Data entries
——
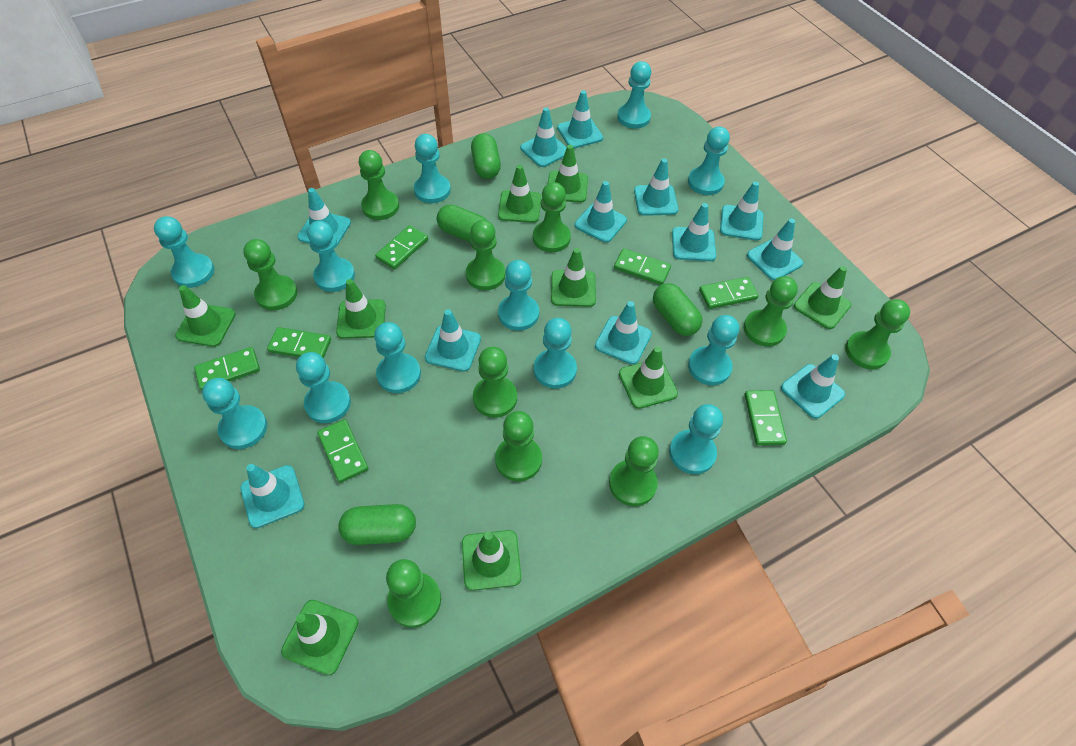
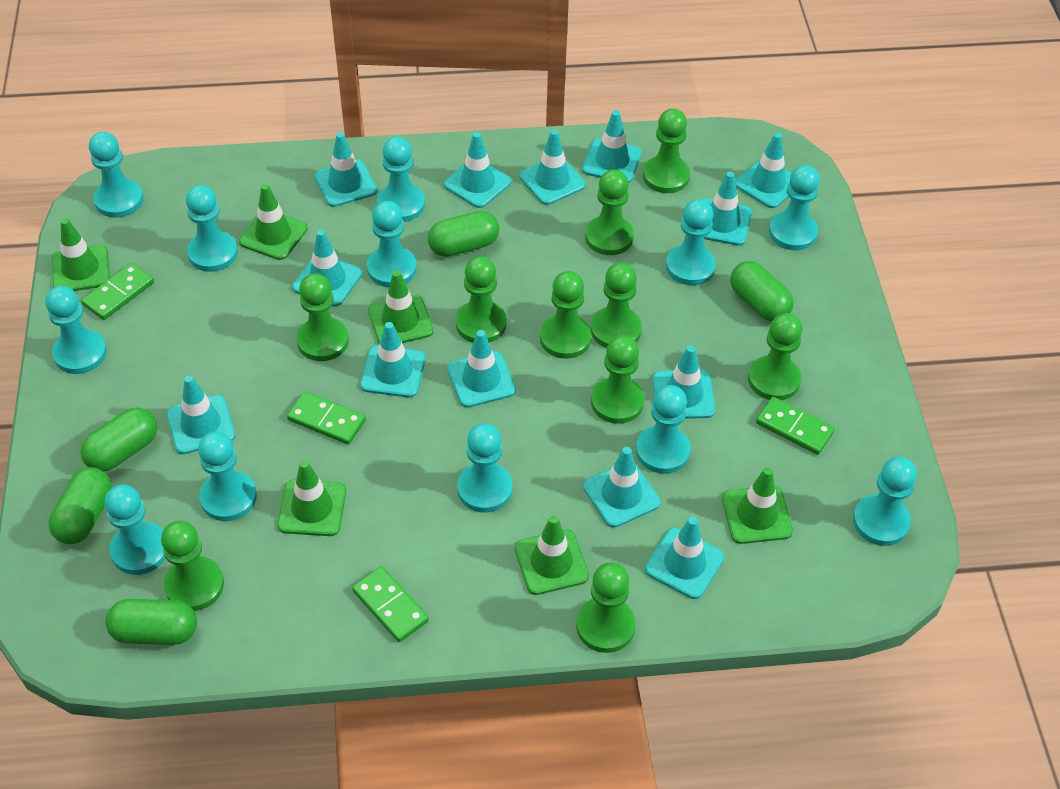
green capsule: 4 -> 5
green domino: 7 -> 4
green traffic cone: 9 -> 6
turquoise traffic cone: 12 -> 13

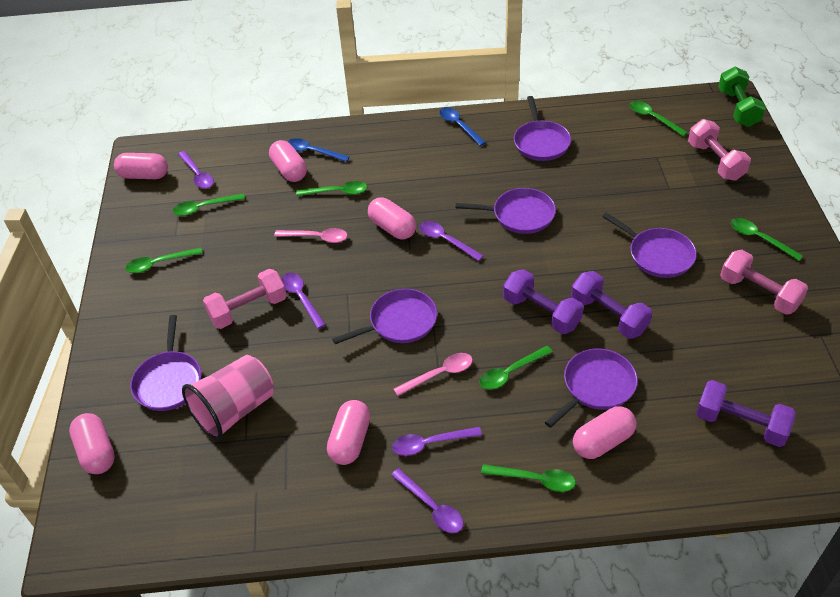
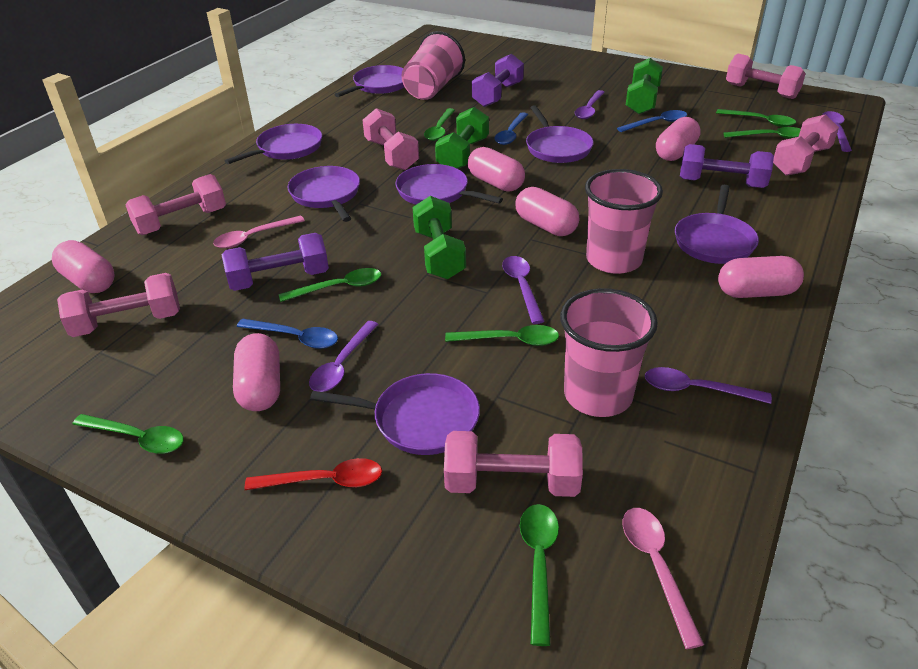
blue spoon: 2 -> 3
green dumbbell: 1 -> 3
pink cup: 1 -> 3
pink dumbbell: 3 -> 6
purple pan: 6 -> 7
red spoon: 0 -> 1

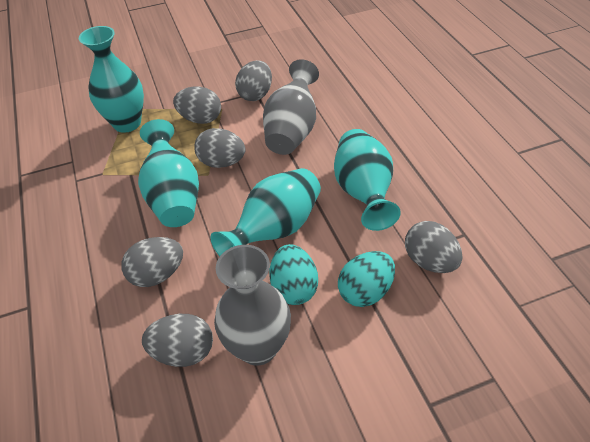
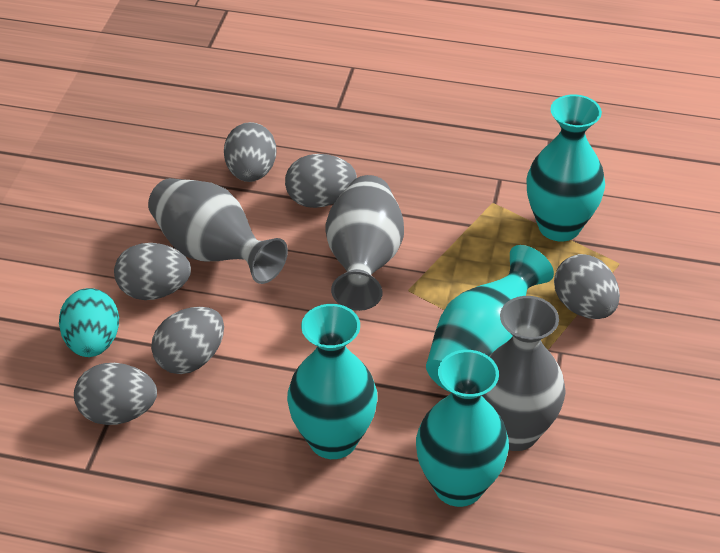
grey vase: 2 -> 3
turquoise egg: 2 -> 1

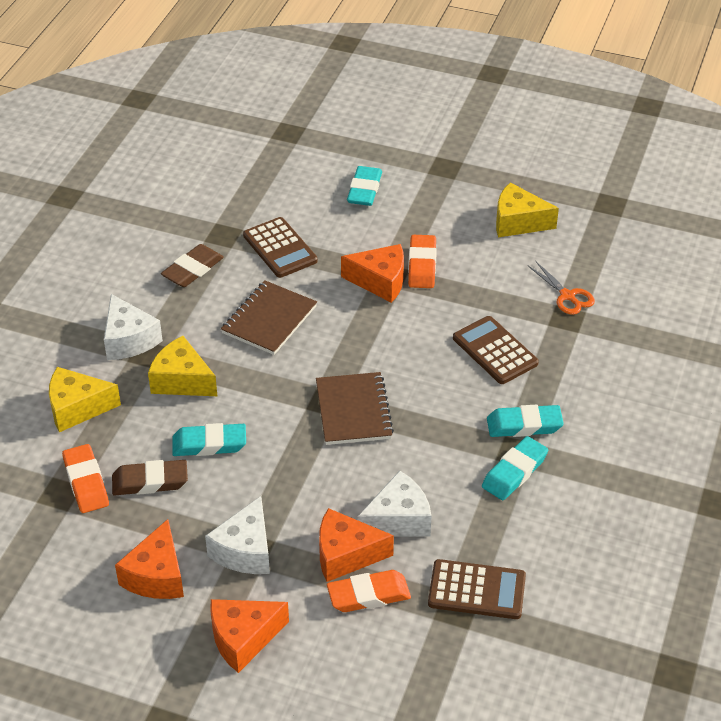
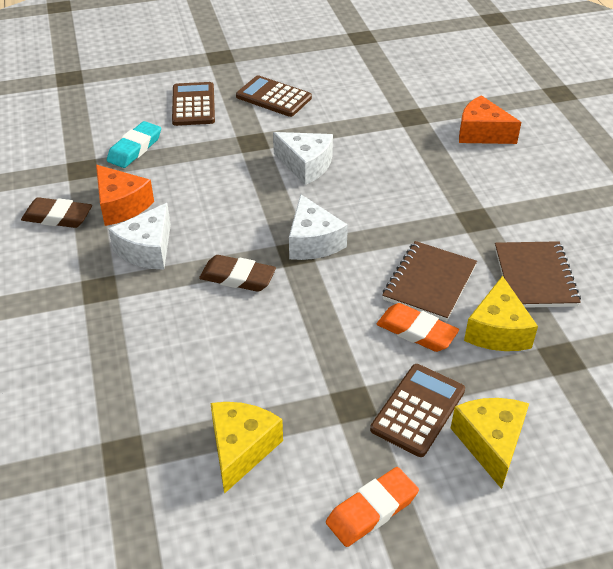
orange cheese: 4 -> 2
orange eraser: 3 -> 2
orange scissors: 1 -> 0
turquoise eraser: 4 -> 1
——
** EXERCISE PROMPT **
From the first line of the entries above down to the line holding "grey vase: 2 -> 3", quote each line exactly and nothing else, skipping pictures.

** SOLUTION FOR THIS EXERCISE **
green capsule: 4 -> 5
green domino: 7 -> 4
green traffic cone: 9 -> 6
turquoise traffic cone: 12 -> 13

blue spoon: 2 -> 3
green dumbbell: 1 -> 3
pink cup: 1 -> 3
pink dumbbell: 3 -> 6
purple pan: 6 -> 7
red spoon: 0 -> 1

grey vase: 2 -> 3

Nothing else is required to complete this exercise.